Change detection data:
******

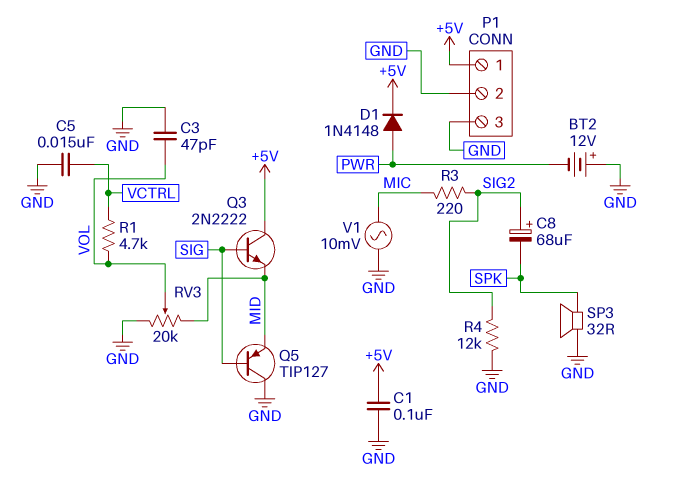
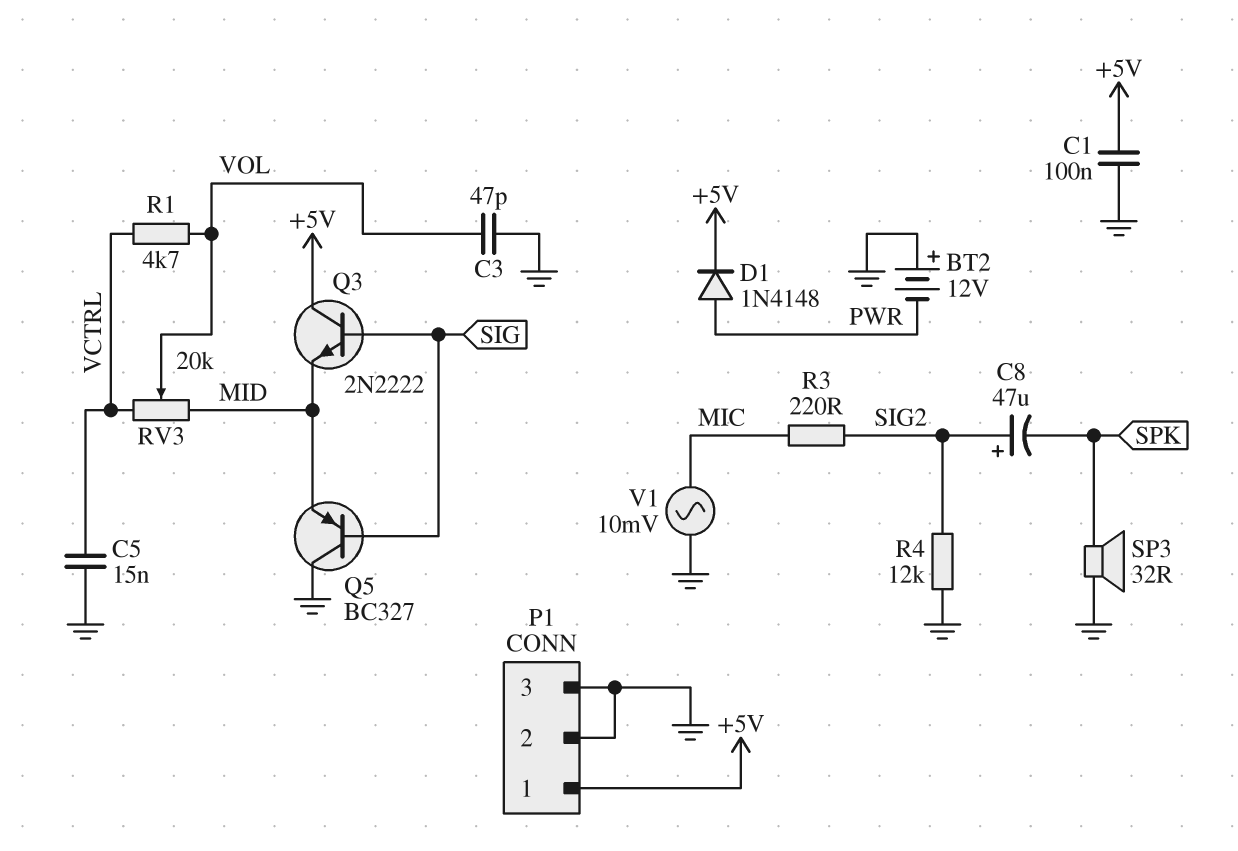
C8: 68uF (plus SIG2, minus SPK) -> 47uF (plus SIG2, minus SPK)
Q5: PNP TIP127 (B SIG, C GND, E MID) -> PNP BC327 (B SIG, C GND, E MID)
RV3: 20k (GND, MID, wiper VOL) -> 20k (MID, VCTRL, wiper VOL)

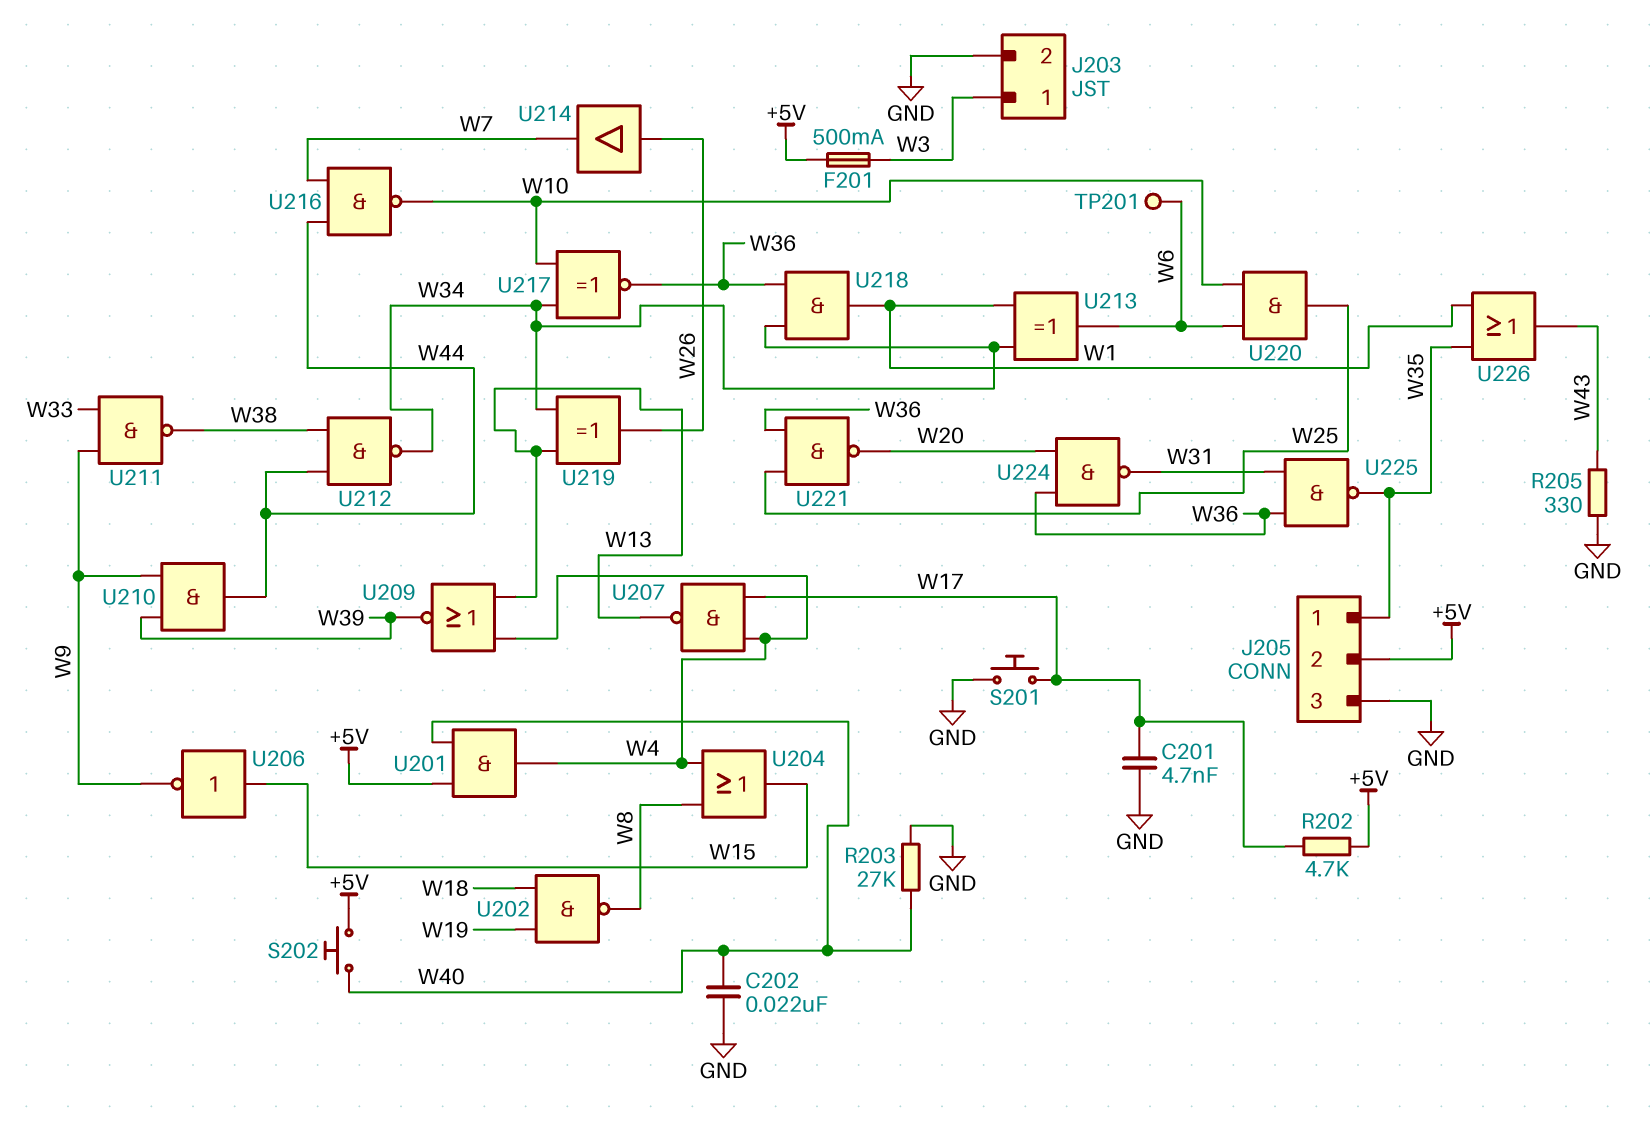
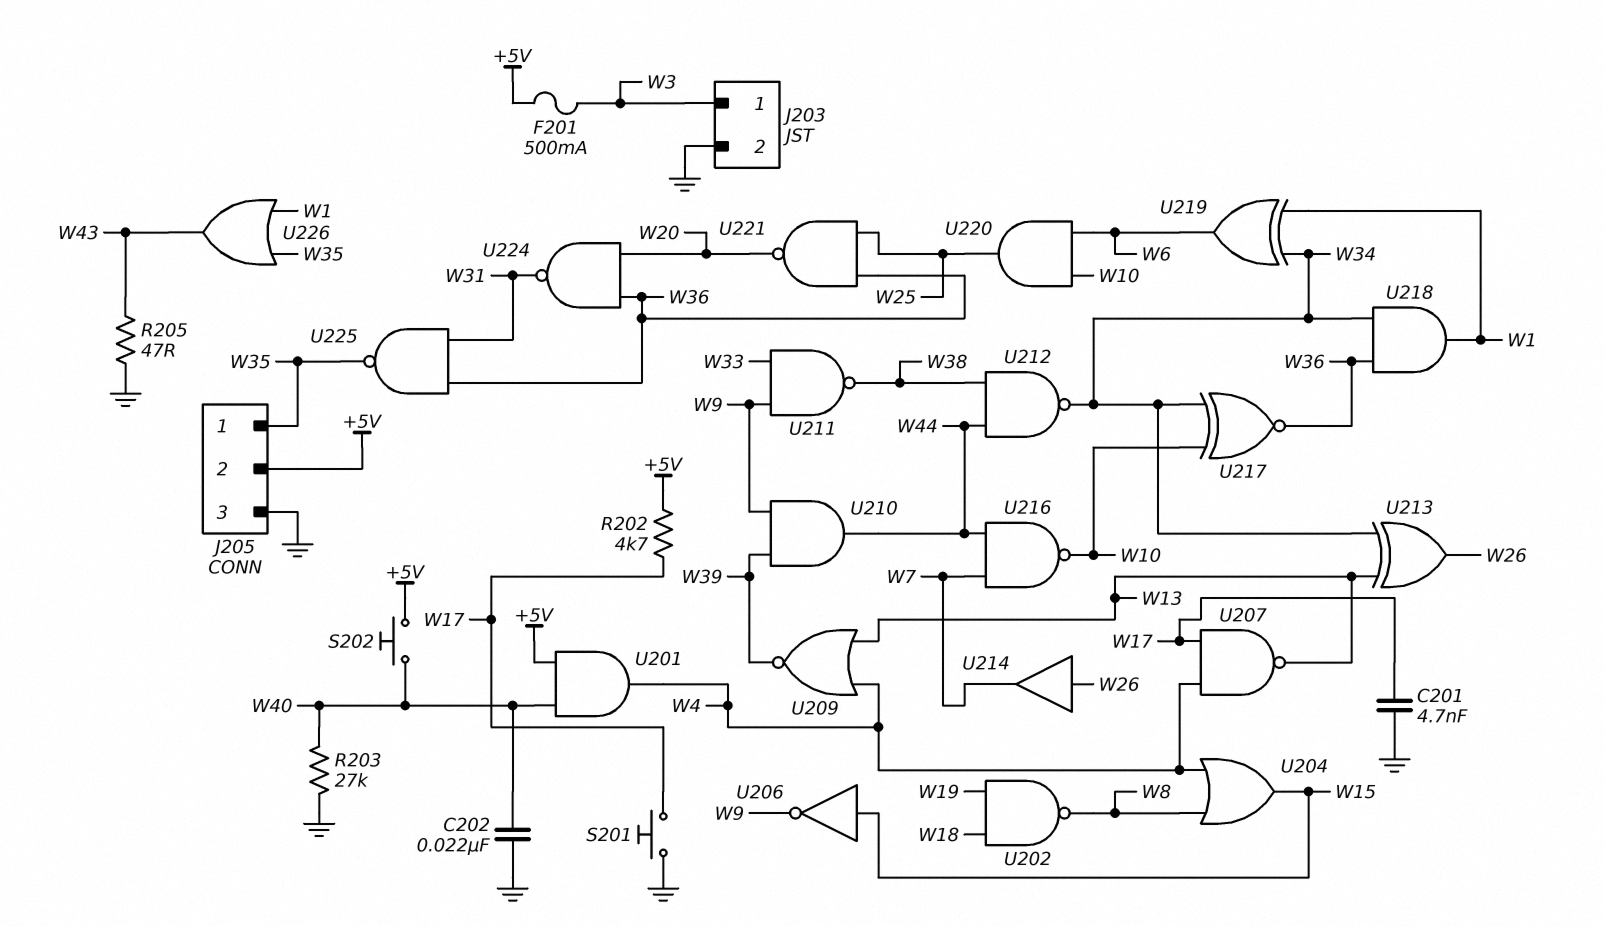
R205: 330 (GND, W43) -> 47 (GND, W43)
TP201: test point (W6) -> none
U213: XOR (in W1, in W34, out W6) -> XOR (in W13, in W34, out W26)
U219: XOR (in W13, in W34, out W26) -> XOR (in W1, in W34, out W6)

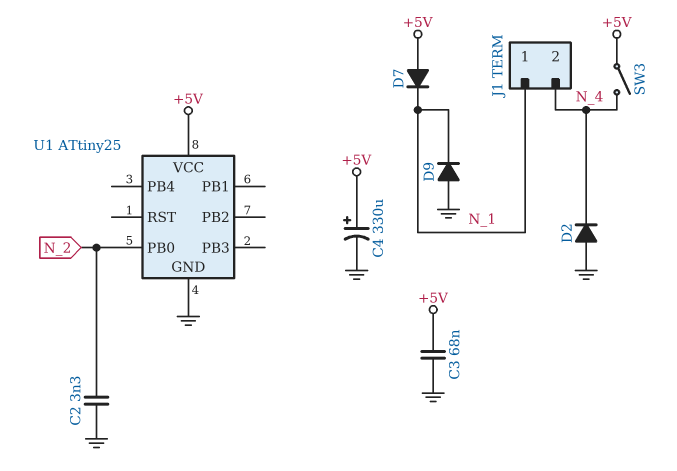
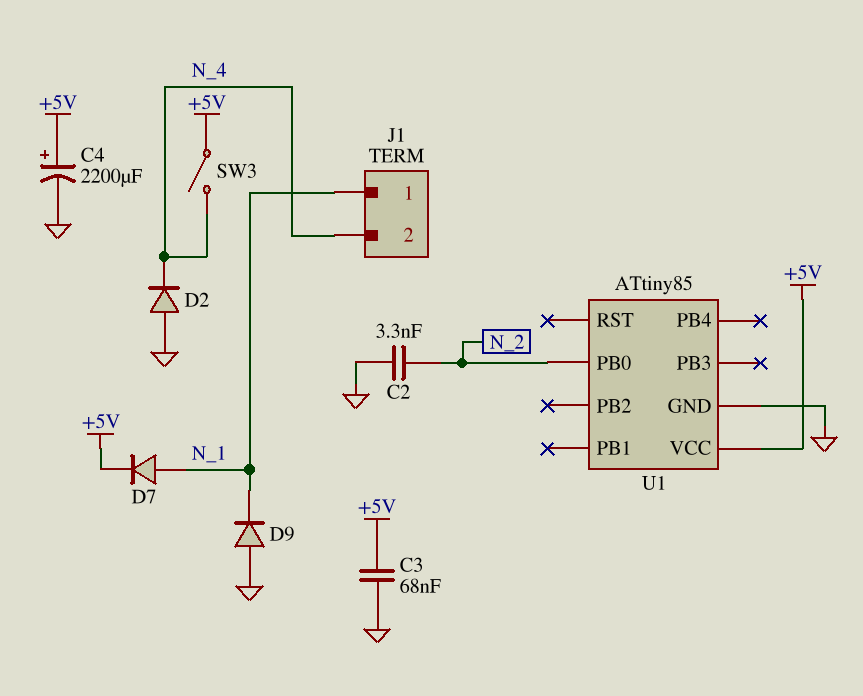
C4: 330uF (plus +5V, minus GND) -> 2200uF (plus +5V, minus GND)
D7: diode (A +5V, K N_1) -> diode (A N_1, K +5V)
U1: ATtiny25 -> ATtiny85

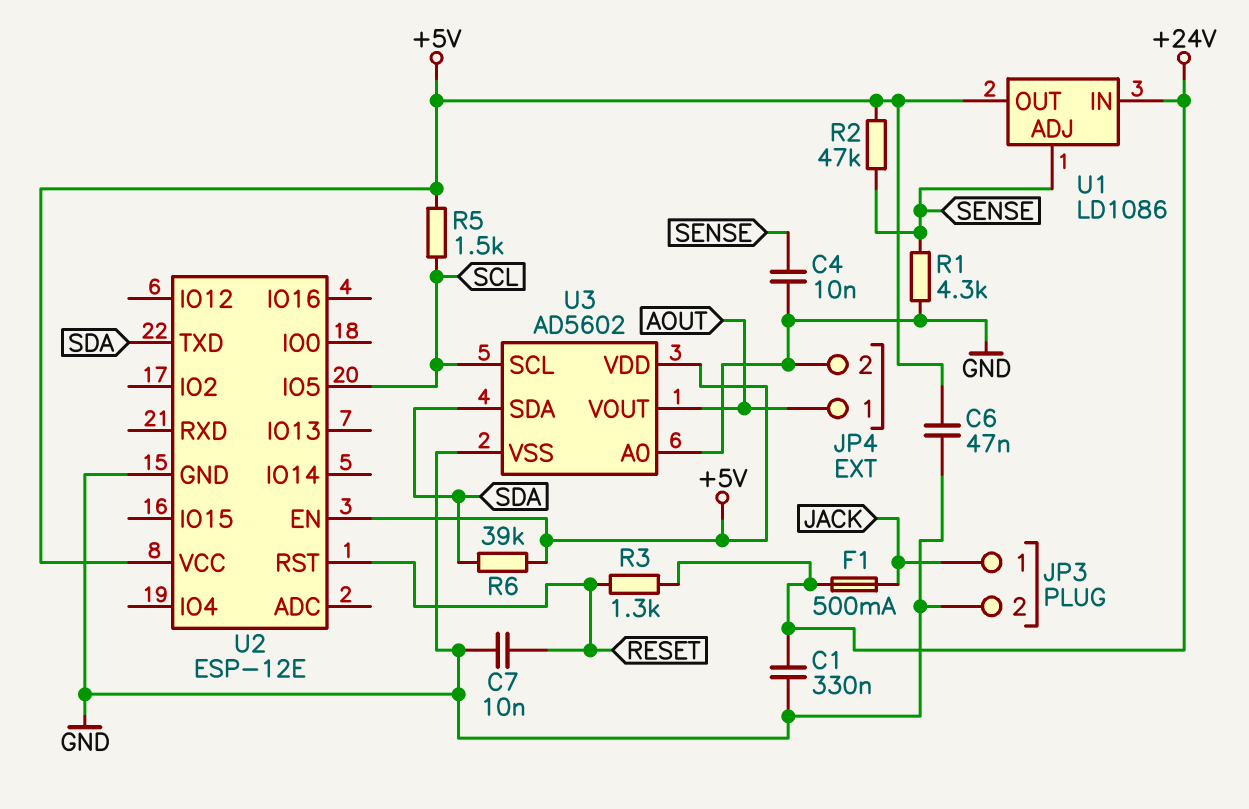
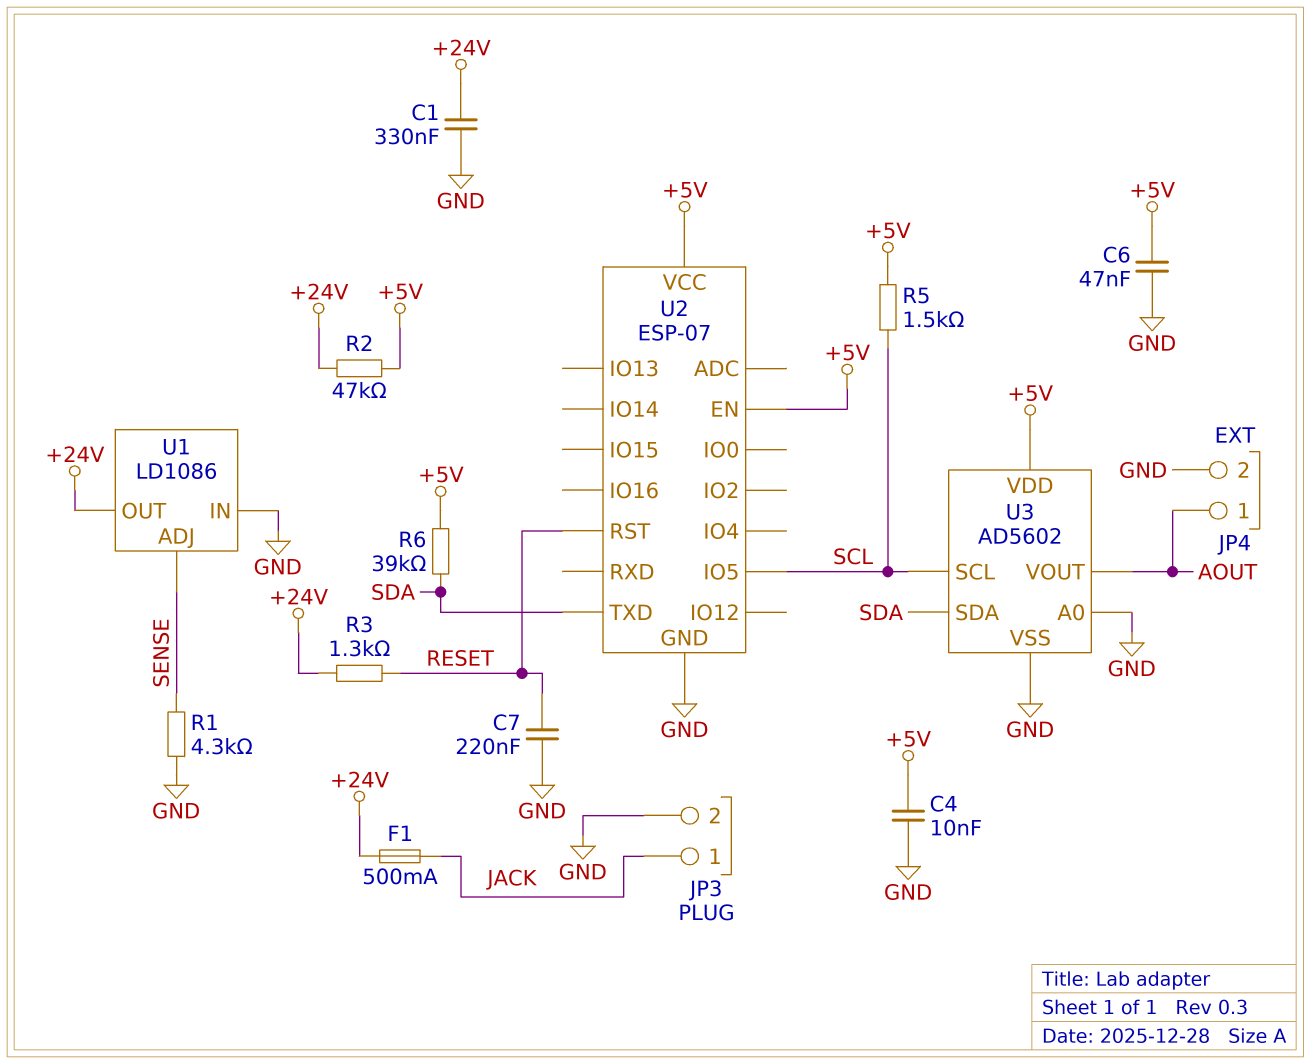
C4: 10nF (GND, SENSE) -> 10nF (+5V, GND)
C7: 10nF (GND, RESET) -> 220nF (GND, RESET)
R2: 47k (+5V, SENSE) -> 47k (+5V, +24V)
U1 pin IN: +24V -> GND
U1 pin OUT: +5V -> +24V
U2: ESP-12E -> ESP-07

******

_Task requirements_
Wherever a line of the records above contains the string "plus", copy that line out.

_Output of the task_
C8: 68uF (plus SIG2, minus SPK) -> 47uF (plus SIG2, minus SPK)
C4: 330uF (plus +5V, minus GND) -> 2200uF (plus +5V, minus GND)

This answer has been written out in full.